• Assignment: Output only the stretch of the listing that starts at the line containing "C5: 68uF (plus" and ends at the line containing "U2 pin OUT: DGND -> 3V3", reproduced exactly with both ends.

• Extracted information:
──────

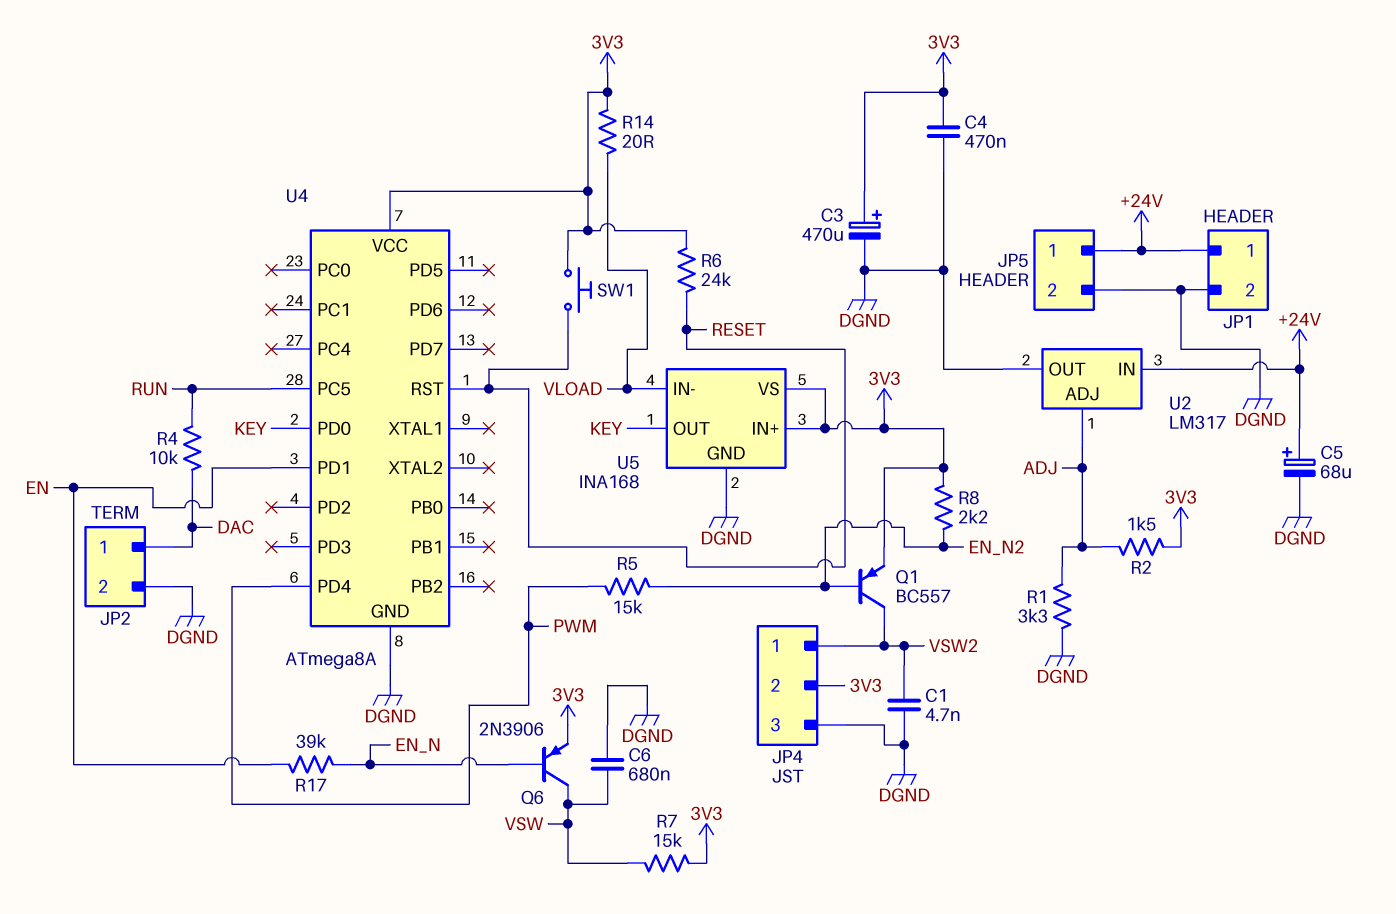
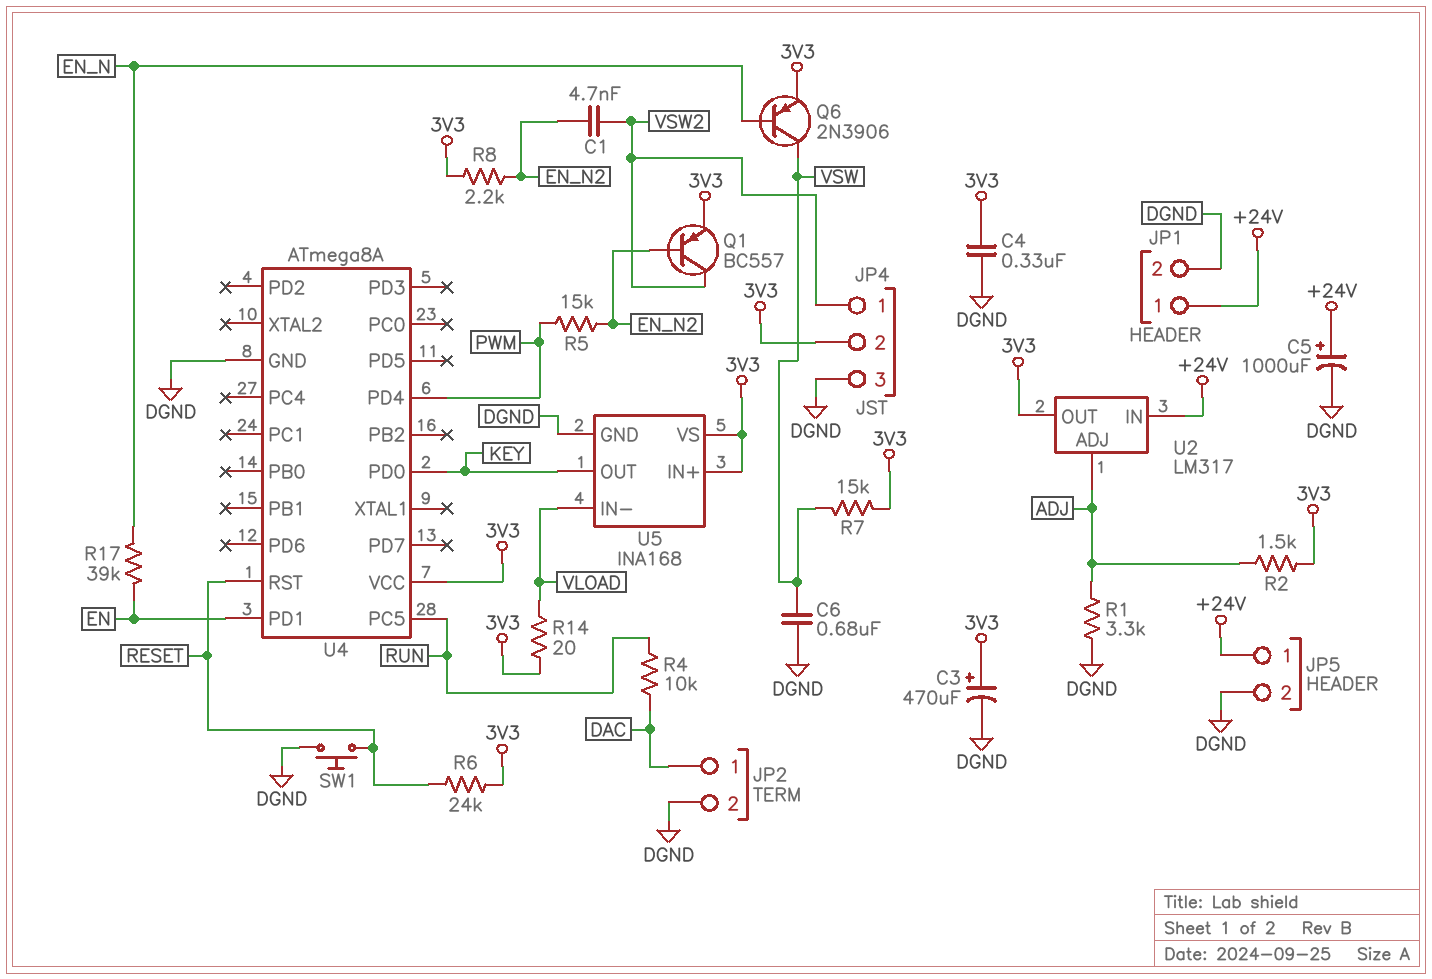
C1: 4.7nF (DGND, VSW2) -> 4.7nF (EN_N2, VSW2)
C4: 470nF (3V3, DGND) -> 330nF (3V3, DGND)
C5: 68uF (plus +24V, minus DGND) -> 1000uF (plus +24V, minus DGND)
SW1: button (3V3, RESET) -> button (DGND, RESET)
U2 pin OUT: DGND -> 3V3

──────

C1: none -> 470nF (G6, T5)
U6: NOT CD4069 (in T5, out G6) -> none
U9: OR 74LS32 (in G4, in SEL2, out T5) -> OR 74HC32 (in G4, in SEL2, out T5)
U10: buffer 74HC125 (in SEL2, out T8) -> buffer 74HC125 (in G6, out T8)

──────

• Answer space:
C5: 68uF (plus +24V, minus DGND) -> 1000uF (plus +24V, minus DGND)
SW1: button (3V3, RESET) -> button (DGND, RESET)
U2 pin OUT: DGND -> 3V3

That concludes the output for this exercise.